Start of THE DATA

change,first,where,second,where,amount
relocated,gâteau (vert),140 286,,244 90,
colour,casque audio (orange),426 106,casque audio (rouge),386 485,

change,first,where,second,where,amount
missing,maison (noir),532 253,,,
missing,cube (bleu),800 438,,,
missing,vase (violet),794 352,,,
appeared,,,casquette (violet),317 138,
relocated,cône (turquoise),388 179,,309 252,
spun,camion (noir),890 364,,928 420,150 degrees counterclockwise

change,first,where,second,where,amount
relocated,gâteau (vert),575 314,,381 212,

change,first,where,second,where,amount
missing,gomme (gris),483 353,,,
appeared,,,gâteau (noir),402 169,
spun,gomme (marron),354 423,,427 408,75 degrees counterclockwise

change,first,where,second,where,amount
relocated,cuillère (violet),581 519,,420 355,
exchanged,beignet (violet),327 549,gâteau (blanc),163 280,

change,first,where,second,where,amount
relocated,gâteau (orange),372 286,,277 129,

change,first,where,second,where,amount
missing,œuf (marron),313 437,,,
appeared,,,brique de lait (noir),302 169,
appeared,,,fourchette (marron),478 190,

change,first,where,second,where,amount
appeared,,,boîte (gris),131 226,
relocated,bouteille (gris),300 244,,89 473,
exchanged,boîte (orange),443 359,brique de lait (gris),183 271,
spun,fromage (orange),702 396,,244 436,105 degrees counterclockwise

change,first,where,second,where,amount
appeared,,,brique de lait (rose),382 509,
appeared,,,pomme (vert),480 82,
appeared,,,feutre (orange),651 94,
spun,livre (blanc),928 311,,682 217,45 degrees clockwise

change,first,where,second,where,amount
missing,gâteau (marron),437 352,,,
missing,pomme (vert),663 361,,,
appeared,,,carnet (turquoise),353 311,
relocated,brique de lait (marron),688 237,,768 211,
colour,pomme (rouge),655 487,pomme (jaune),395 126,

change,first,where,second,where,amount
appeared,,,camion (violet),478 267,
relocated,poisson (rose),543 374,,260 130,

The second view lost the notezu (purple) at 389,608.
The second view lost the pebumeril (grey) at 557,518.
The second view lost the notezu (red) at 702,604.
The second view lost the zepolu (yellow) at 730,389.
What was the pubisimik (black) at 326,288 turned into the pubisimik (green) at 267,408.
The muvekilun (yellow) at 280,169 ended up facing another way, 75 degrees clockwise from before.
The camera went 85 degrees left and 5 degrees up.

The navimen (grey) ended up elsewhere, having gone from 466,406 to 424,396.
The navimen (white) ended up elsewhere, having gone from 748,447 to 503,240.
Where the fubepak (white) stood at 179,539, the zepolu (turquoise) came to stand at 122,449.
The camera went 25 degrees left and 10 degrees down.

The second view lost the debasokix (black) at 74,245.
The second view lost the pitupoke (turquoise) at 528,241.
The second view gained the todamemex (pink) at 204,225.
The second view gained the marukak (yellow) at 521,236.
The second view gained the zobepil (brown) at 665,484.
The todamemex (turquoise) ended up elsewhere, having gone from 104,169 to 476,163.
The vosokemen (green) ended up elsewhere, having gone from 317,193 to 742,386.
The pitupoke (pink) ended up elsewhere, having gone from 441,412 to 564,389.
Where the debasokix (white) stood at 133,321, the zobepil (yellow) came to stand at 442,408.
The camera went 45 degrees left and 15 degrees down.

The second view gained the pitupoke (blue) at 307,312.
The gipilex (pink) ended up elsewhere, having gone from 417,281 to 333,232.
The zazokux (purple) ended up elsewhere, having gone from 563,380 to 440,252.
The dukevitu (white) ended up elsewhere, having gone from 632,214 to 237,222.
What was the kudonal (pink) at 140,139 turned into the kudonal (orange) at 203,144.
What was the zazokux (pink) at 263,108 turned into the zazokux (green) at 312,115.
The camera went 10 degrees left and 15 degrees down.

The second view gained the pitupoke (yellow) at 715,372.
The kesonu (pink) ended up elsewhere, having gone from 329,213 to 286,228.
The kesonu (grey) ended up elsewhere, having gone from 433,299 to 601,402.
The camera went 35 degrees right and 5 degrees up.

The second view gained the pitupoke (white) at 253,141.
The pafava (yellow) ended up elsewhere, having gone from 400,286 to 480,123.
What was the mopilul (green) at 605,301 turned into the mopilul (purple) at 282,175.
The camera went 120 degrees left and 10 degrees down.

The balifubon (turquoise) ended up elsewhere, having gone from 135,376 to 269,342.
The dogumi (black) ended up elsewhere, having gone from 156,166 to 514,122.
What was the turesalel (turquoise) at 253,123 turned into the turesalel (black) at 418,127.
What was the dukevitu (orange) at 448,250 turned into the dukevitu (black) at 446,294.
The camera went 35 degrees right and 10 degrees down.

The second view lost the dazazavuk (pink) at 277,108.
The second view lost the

End of THE DATA

→ INSTRUCTIONS FOR THE TASK: An exact reproduction of the data is required. Leave nothing out.

→ ANSWER BOX:
change,first,where,second,where,amount
relocated,gâteau (vert),140 286,,244 90,
colour,casque audio (orange),426 106,casque audio (rouge),386 485,

change,first,where,second,where,amount
missing,maison (noir),532 253,,,
missing,cube (bleu),800 438,,,
missing,vase (violet),794 352,,,
appeared,,,casquette (violet),317 138,
relocated,cône (turquoise),388 179,,309 252,
spun,camion (noir),890 364,,928 420,150 degrees counterclockwise

change,first,where,second,where,amount
relocated,gâteau (vert),575 314,,381 212,

change,first,where,second,where,amount
missing,gomme (gris),483 353,,,
appeared,,,gâteau (noir),402 169,
spun,gomme (marron),354 423,,427 408,75 degrees counterclockwise

change,first,where,second,where,amount
relocated,cuillère (violet),581 519,,420 355,
exchanged,beignet (violet),327 549,gâteau (blanc),163 280,

change,first,where,second,where,amount
relocated,gâteau (orange),372 286,,277 129,

change,first,where,second,where,amount
missing,œuf (marron),313 437,,,
appeared,,,brique de lait (noir),302 169,
appeared,,,fourchette (marron),478 190,

change,first,where,second,where,amount
appeared,,,boîte (gris),131 226,
relocated,bouteille (gris),300 244,,89 473,
exchanged,boîte (orange),443 359,brique de lait (gris),183 271,
spun,fromage (orange),702 396,,244 436,105 degrees counterclockwise

change,first,where,second,where,amount
appeared,,,brique de lait (rose),382 509,
appeared,,,pomme (vert),480 82,
appeared,,,feutre (orange),651 94,
spun,livre (blanc),928 311,,682 217,45 degrees clockwise

change,first,where,second,where,amount
missing,gâteau (marron),437 352,,,
missing,pomme (vert),663 361,,,
appeared,,,carnet (turquoise),353 311,
relocated,brique de lait (marron),688 237,,768 211,
colour,pomme (rouge),655 487,pomme (jaune),395 126,

change,first,where,second,where,amount
appeared,,,camion (violet),478 267,
relocated,poisson (rose),543 374,,260 130,

The second view lost the notezu (purple) at 389,608.
The second view lost the pebumeril (grey) at 557,518.
The second view lost the notezu (red) at 702,604.
The second view lost the zepolu (yellow) at 730,389.
What was the pubisimik (black) at 326,288 turned into the pubisimik (green) at 267,408.
The muvekilun (yellow) at 280,169 ended up facing another way, 75 degrees clockwise from before.
The camera went 85 degrees left and 5 degrees up.

The navimen (grey) ended up elsewhere, having gone from 466,406 to 424,396.
The navimen (white) ended up elsewhere, having gone from 748,447 to 503,240.
Where the fubepak (white) stood at 179,539, the zepolu (turquoise) came to stand at 122,449.
The camera went 25 degrees left and 10 degrees down.

The second view lost the debasokix (black) at 74,245.
The second view lost the pitupoke (turquoise) at 528,241.
The second view gained the todamemex (pink) at 204,225.
The second view gained the marukak (yellow) at 521,236.
The second view gained the zobepil (brown) at 665,484.
The todamemex (turquoise) ended up elsewhere, having gone from 104,169 to 476,163.
The vosokemen (green) ended up elsewhere, having gone from 317,193 to 742,386.
The pitupoke (pink) ended up elsewhere, having gone from 441,412 to 564,389.
Where the debasokix (white) stood at 133,321, the zobepil (yellow) came to stand at 442,408.
The camera went 45 degrees left and 15 degrees down.

The second view gained the pitupoke (blue) at 307,312.
The gipilex (pink) ended up elsewhere, having gone from 417,281 to 333,232.
The zazokux (purple) ended up elsewhere, having gone from 563,380 to 440,252.
The dukevitu (white) ended up elsewhere, having gone from 632,214 to 237,222.
What was the kudonal (pink) at 140,139 turned into the kudonal (orange) at 203,144.
What was the zazokux (pink) at 263,108 turned into the zazokux (green) at 312,115.
The camera went 10 degrees left and 15 degrees down.

The second view gained the pitupoke (yellow) at 715,372.
The kesonu (pink) ended up elsewhere, having gone from 329,213 to 286,228.
The kesonu (grey) ended up elsewhere, having gone from 433,299 to 601,402.
The camera went 35 degrees right and 5 degrees up.

The second view gained the pitupoke (white) at 253,141.
The pafava (yellow) ended up elsewhere, having gone from 400,286 to 480,123.
What was the mopilul (green) at 605,301 turned into the mopilul (purple) at 282,175.
The camera went 120 degrees left and 10 degrees down.

The balifubon (turquoise) ended up elsewhere, having gone from 135,376 to 269,342.
The dogumi (black) ended up elsewhere, having gone from 156,166 to 514,122.
What was the turesalel (turquoise) at 253,123 turned into the turesalel (black) at 418,127.
What was the dukevitu (orange) at 448,250 turned into the dukevitu (black) at 446,294.
The camera went 35 degrees right and 10 degrees down.

The second view lost the dazazavuk (pink) at 277,108.
The second view lost the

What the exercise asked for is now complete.